== Data ==

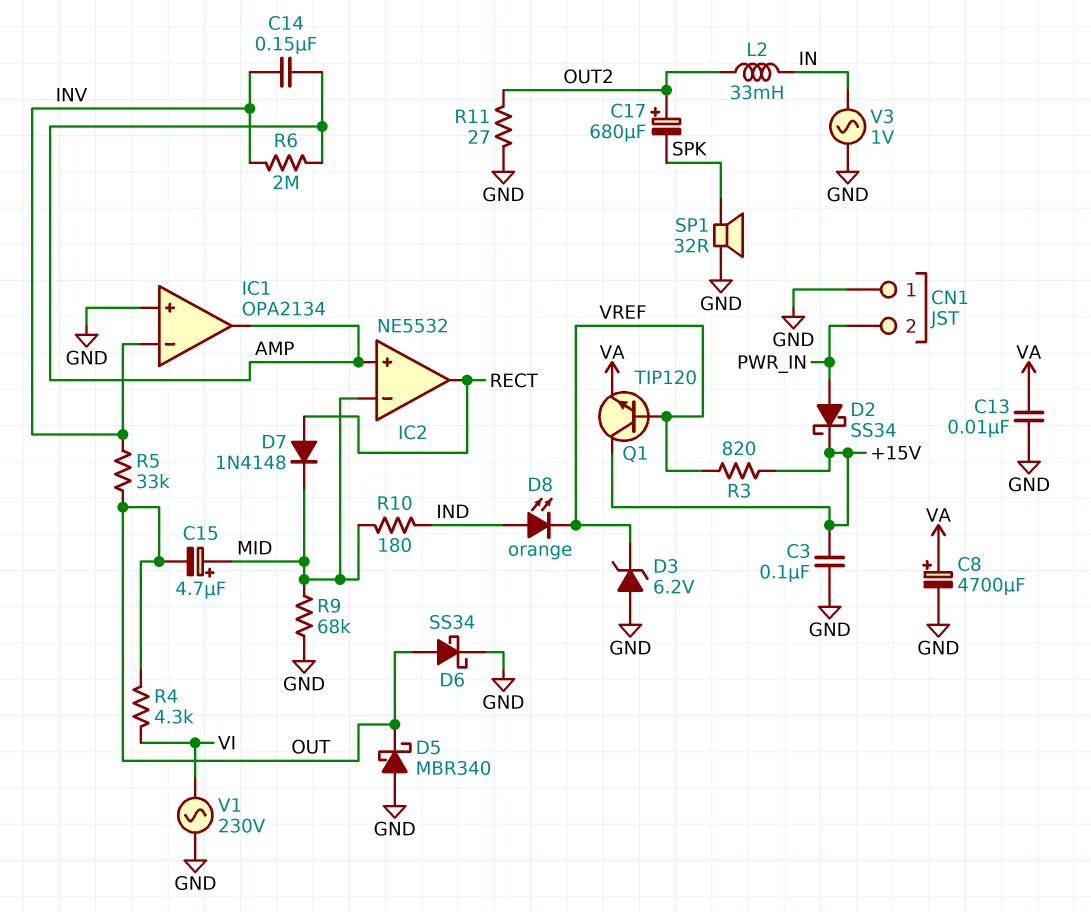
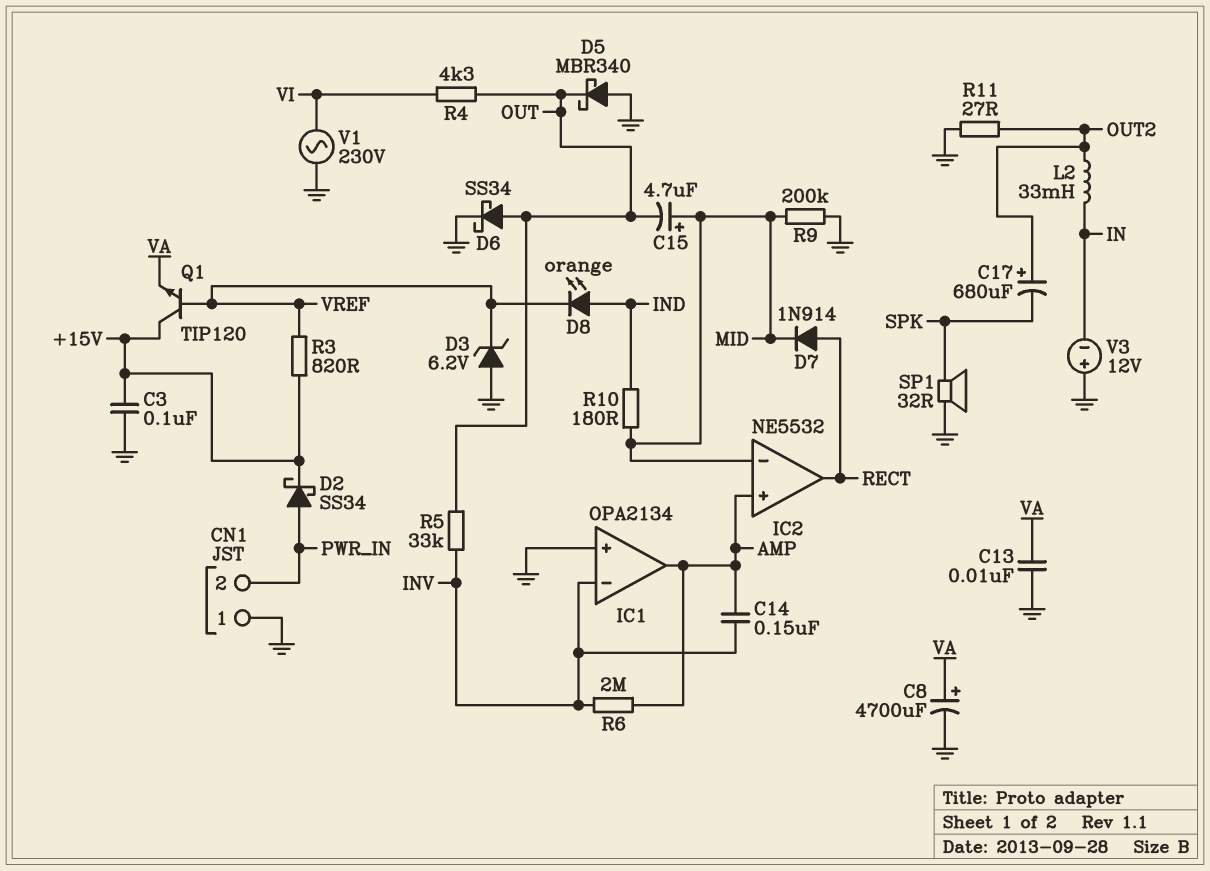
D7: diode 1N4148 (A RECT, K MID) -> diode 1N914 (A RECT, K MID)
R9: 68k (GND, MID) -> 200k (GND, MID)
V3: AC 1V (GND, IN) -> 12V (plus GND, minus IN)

===
== Data ==

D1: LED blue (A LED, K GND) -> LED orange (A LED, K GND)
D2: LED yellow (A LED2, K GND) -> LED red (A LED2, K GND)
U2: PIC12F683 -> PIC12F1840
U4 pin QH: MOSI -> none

===
== Data ==

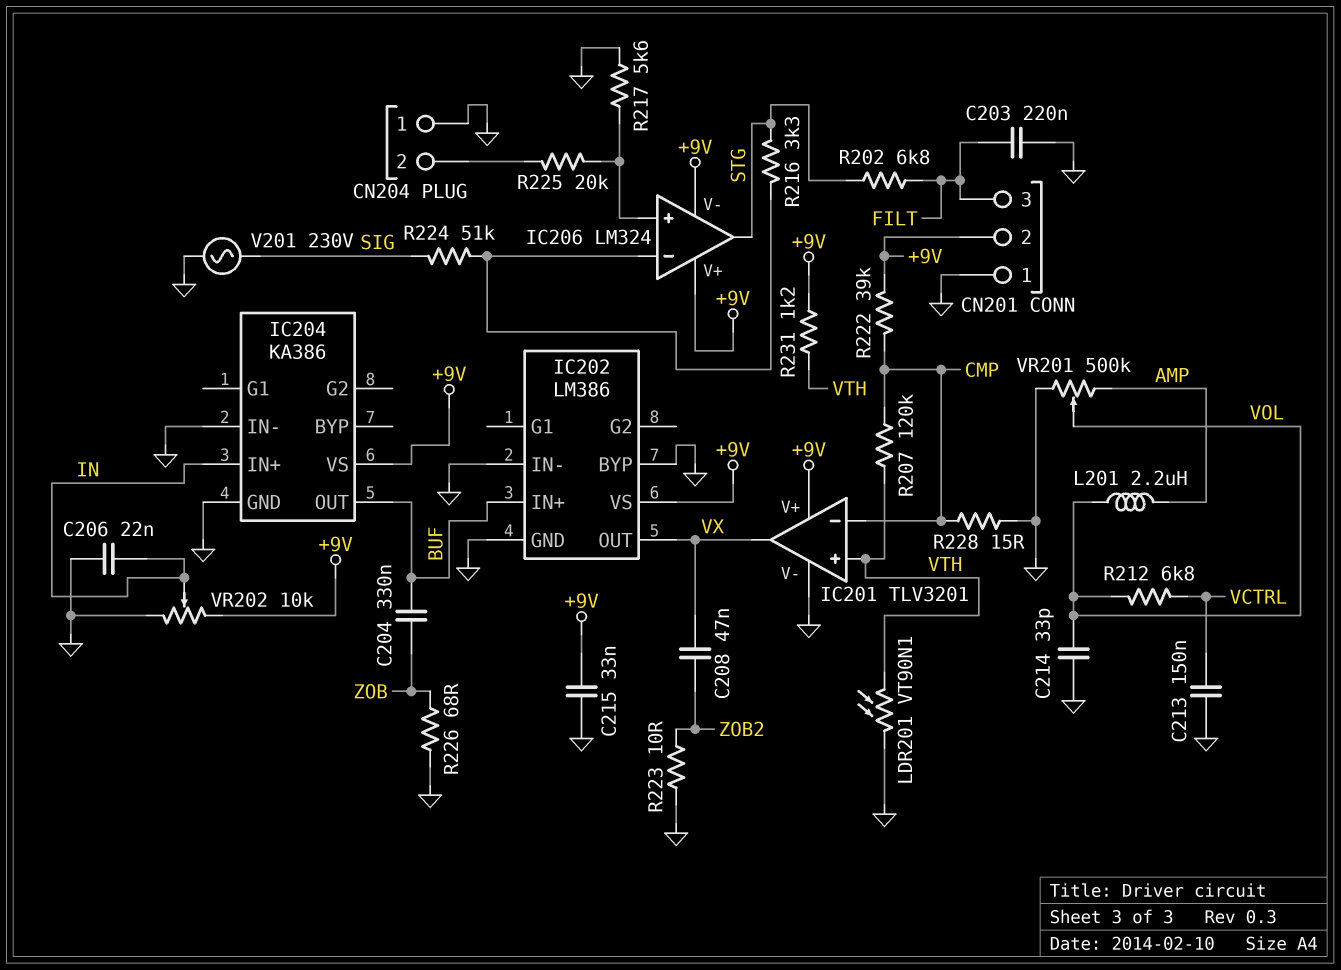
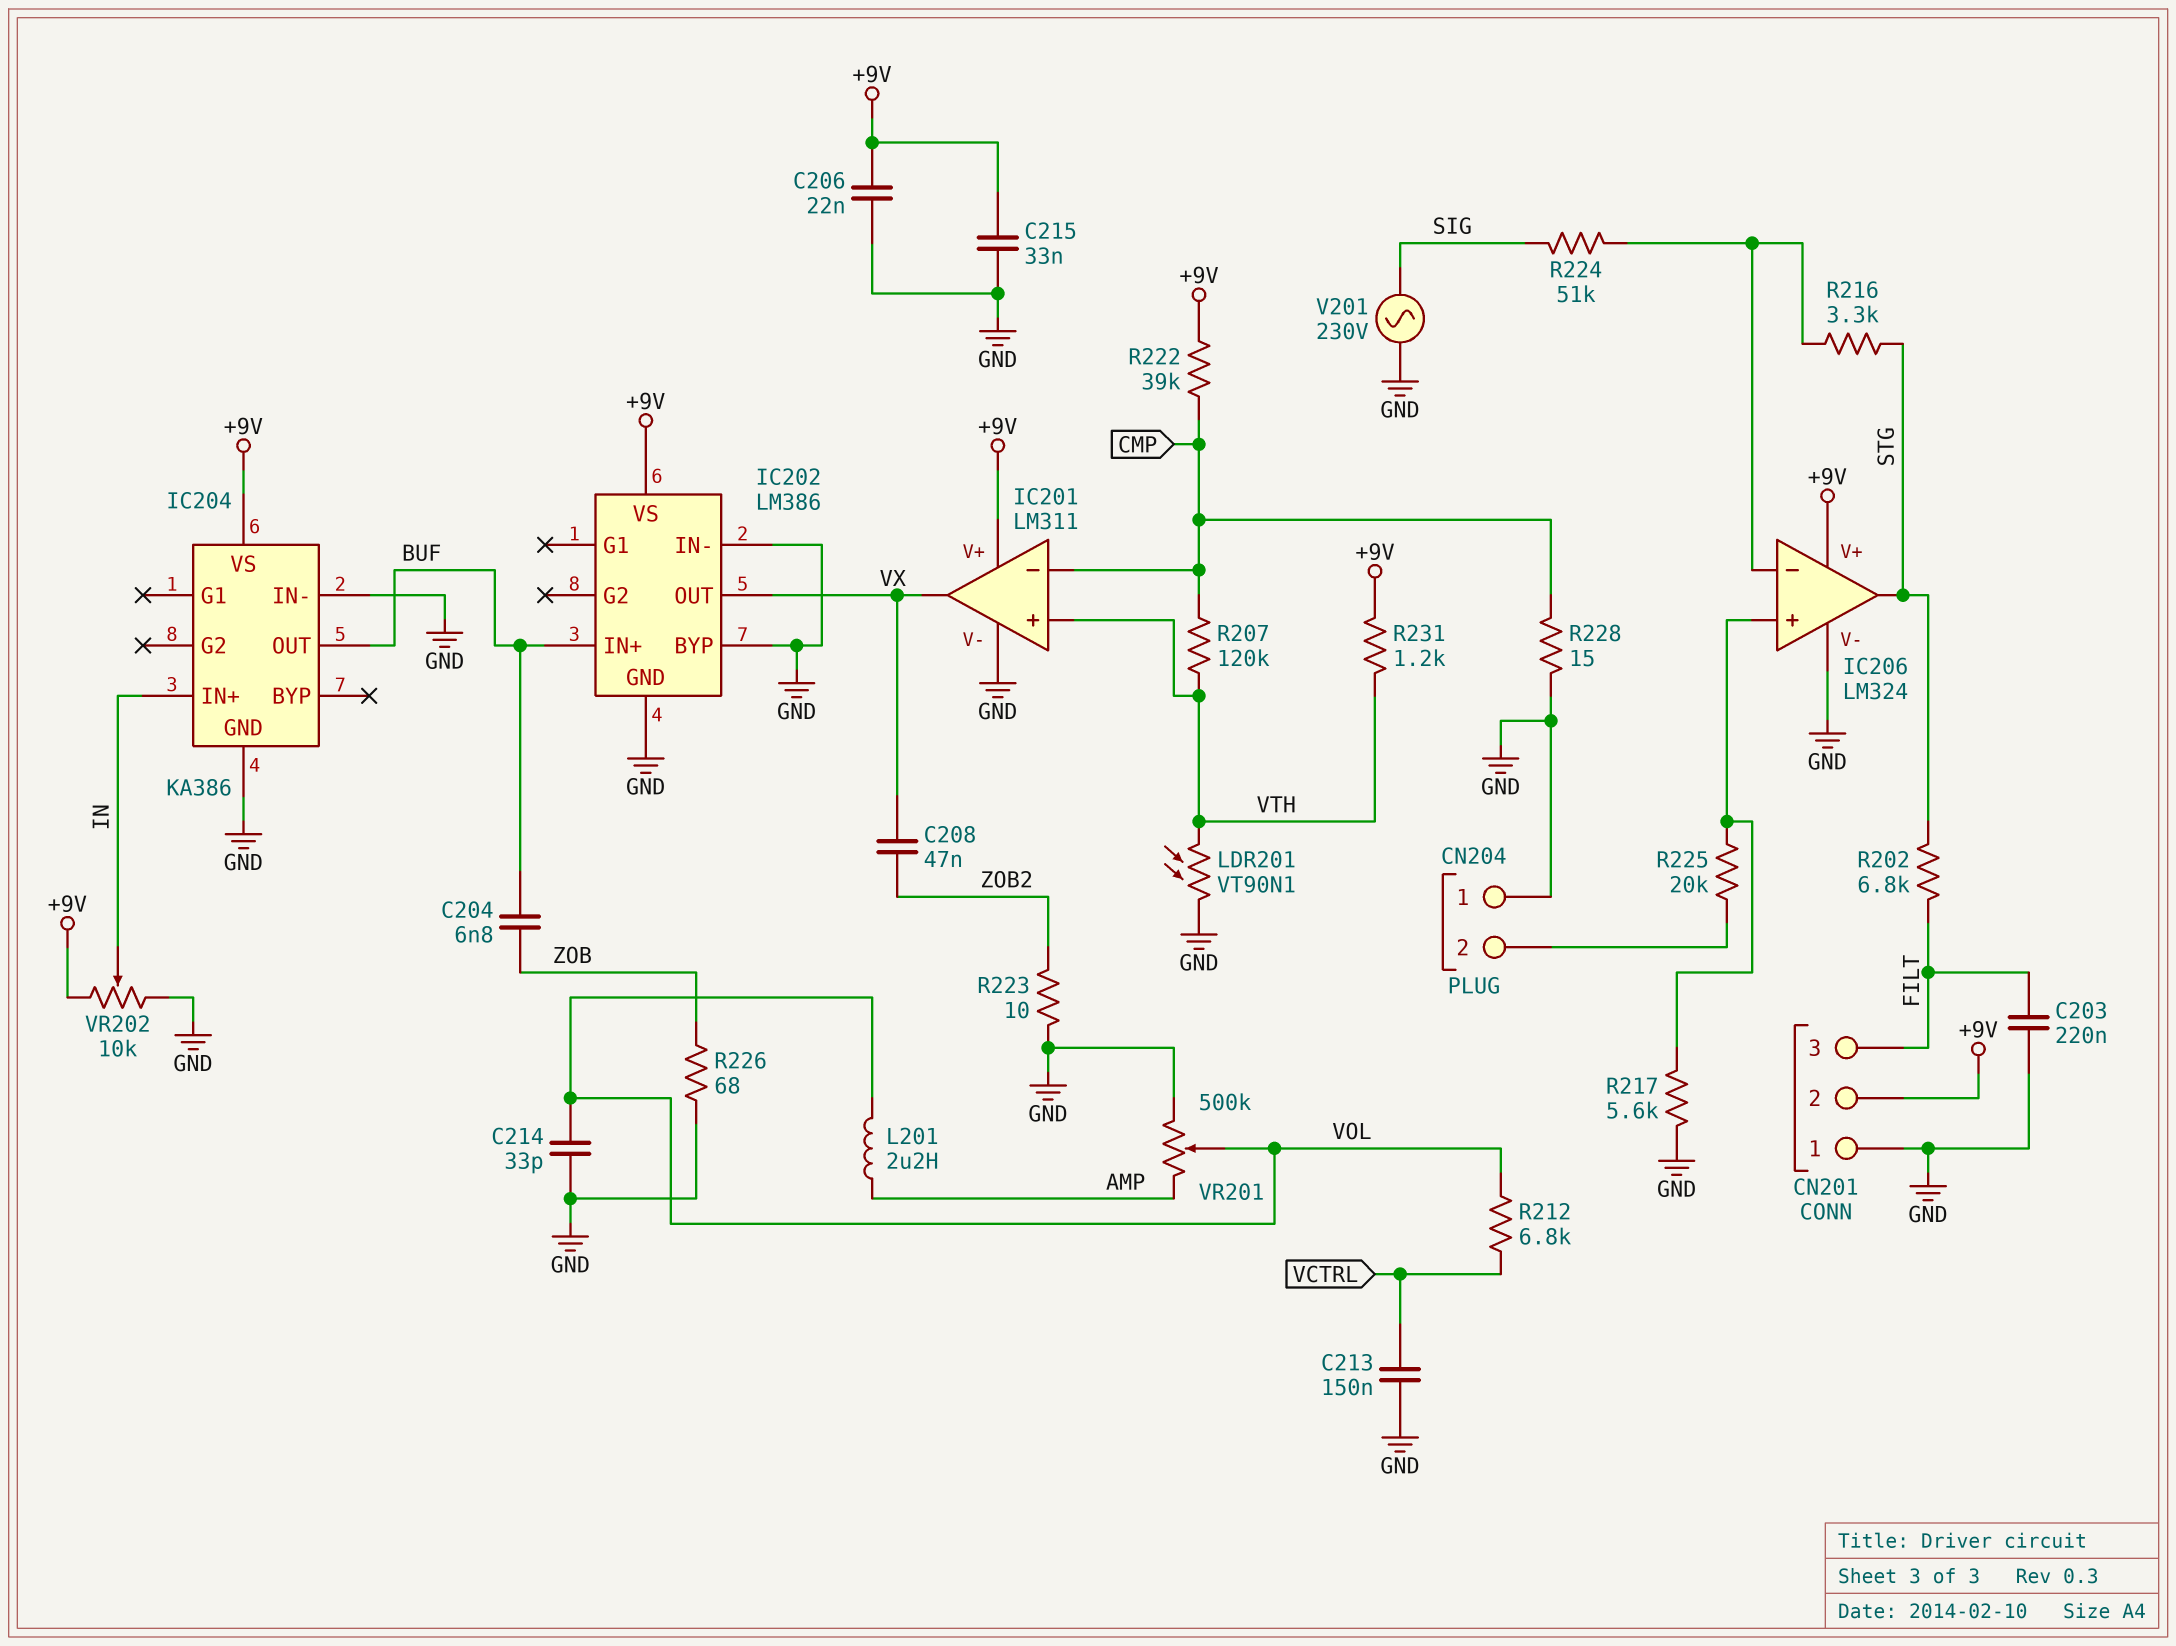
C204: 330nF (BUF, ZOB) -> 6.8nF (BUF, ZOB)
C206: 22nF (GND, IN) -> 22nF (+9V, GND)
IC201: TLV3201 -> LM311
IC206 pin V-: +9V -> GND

===

In the entries above, find the line with "D2: LED yellow" and the line with "U4 pin QH: MOSI -> none", then set down exactly those two and every line between them, nothing else.

D2: LED yellow (A LED2, K GND) -> LED red (A LED2, K GND)
U2: PIC12F683 -> PIC12F1840
U4 pin QH: MOSI -> none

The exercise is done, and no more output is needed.